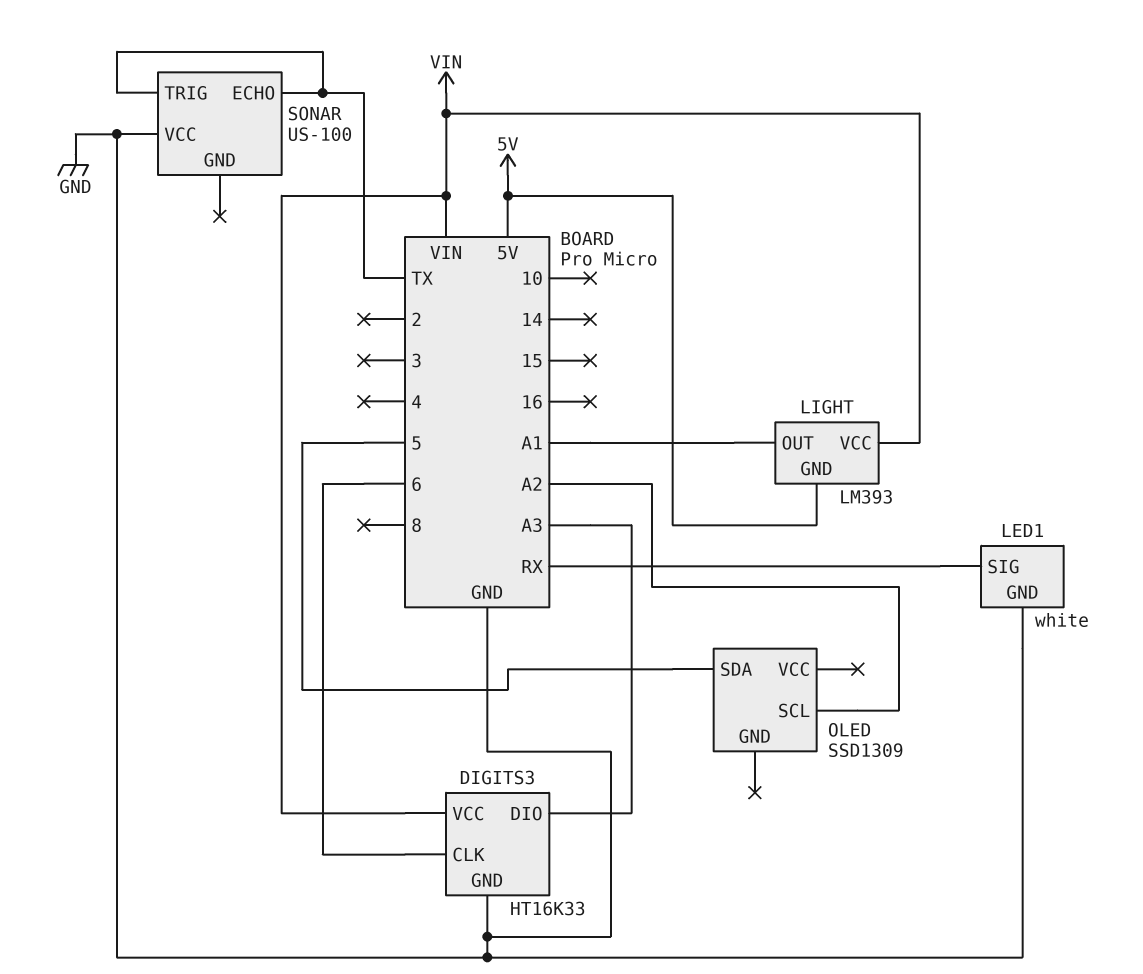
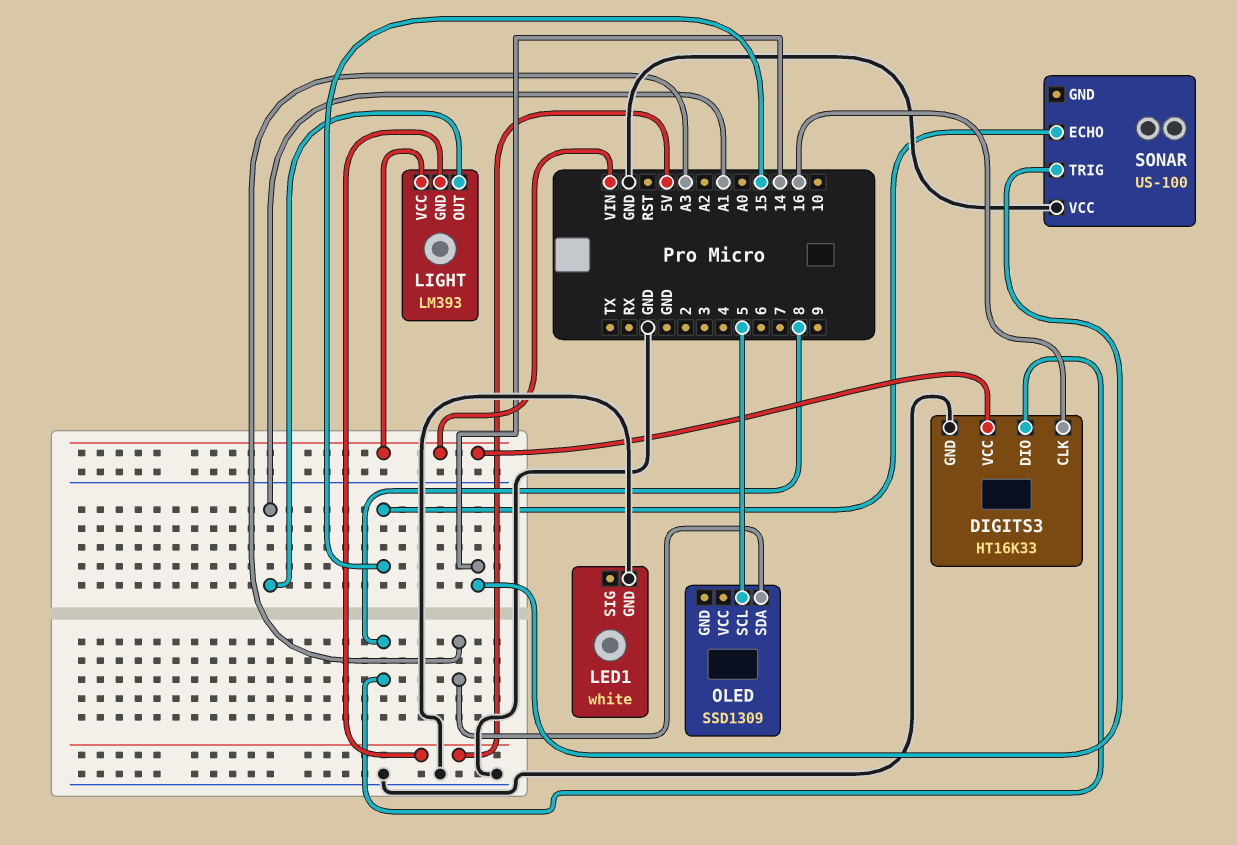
DIGITS3 pin CLK: 6 -> 16
DIGITS3 pin DIO: A3 -> 8
LED1 pin SIG: RX -> none
OLED pin SCL: A2 -> 5
OLED pin SDA: 5 -> A3
SONAR pin ECHO: TX -> 15
SONAR pin TRIG: TX -> 14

---+---

_PROBLEM_
Write out all of the data above exactly, pictures excluded.

_OUTPUT FOR THIS TASK_
DIGITS3 pin CLK: 6 -> 16
DIGITS3 pin DIO: A3 -> 8
LED1 pin SIG: RX -> none
OLED pin SCL: A2 -> 5
OLED pin SDA: 5 -> A3
SONAR pin ECHO: TX -> 15
SONAR pin TRIG: TX -> 14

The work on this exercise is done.